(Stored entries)
- Opening Delimiter -

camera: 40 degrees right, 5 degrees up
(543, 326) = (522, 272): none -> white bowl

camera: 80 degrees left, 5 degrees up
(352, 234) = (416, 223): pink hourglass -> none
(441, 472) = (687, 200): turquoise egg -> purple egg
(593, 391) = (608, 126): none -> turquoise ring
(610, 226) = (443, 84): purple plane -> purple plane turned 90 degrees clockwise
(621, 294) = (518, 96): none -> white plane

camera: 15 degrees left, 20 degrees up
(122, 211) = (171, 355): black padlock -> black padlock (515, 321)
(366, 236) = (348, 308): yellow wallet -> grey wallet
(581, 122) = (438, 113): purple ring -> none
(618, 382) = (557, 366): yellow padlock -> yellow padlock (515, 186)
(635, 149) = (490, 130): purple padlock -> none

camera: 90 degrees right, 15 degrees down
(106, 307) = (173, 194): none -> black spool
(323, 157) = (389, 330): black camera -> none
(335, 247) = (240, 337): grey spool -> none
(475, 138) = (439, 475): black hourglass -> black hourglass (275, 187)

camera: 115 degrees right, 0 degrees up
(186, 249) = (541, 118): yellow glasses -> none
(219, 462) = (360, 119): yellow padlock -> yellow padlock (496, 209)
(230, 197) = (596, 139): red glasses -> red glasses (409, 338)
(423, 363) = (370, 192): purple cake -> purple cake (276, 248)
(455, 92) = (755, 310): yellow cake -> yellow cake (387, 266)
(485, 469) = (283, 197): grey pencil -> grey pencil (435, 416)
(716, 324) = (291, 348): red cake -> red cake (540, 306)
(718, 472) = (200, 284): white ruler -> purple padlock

- Closing Delimiter -

• TASK TO COMPLETE: Starting from the first line of the records above, retype each line exactly up to and including the one that contains "(593, 391) = (608, 126): none", and nothing more.

• RESULT OF THE TASK:
camera: 40 degrees right, 5 degrees up
(543, 326) = (522, 272): none -> white bowl

camera: 80 degrees left, 5 degrees up
(352, 234) = (416, 223): pink hourglass -> none
(441, 472) = (687, 200): turquoise egg -> purple egg
(593, 391) = (608, 126): none -> turquoise ring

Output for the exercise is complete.